Data items:
== Segment start ==

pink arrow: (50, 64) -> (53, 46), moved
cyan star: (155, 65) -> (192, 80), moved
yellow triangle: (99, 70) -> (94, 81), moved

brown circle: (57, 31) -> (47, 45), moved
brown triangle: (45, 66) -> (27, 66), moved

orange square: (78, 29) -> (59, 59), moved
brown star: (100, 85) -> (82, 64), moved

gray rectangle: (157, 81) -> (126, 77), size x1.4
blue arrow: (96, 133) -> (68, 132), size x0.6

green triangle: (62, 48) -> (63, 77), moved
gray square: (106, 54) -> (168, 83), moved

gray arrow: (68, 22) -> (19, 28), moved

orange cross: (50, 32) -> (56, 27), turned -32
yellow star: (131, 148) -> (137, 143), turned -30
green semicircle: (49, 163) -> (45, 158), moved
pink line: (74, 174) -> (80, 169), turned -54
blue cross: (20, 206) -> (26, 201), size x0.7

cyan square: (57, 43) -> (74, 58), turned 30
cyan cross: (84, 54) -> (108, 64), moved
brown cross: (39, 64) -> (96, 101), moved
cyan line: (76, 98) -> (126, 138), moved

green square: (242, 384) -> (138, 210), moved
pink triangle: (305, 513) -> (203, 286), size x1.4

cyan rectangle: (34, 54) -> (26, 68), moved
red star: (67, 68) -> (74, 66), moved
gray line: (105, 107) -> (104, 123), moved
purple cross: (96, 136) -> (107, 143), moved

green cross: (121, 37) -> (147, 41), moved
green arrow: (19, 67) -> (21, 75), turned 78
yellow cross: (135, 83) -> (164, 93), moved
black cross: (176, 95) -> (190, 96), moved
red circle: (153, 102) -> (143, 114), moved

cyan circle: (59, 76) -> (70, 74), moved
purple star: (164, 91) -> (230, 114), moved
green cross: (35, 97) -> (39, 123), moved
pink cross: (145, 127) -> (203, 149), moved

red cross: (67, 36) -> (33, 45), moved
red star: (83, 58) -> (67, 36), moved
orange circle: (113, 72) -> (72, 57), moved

== Segment end ==

WORK REQUIRED >> Only the number is wanted: how many lines of these entries contain the string "blue"?

SOLUTION TO THE PROBLEM >> 2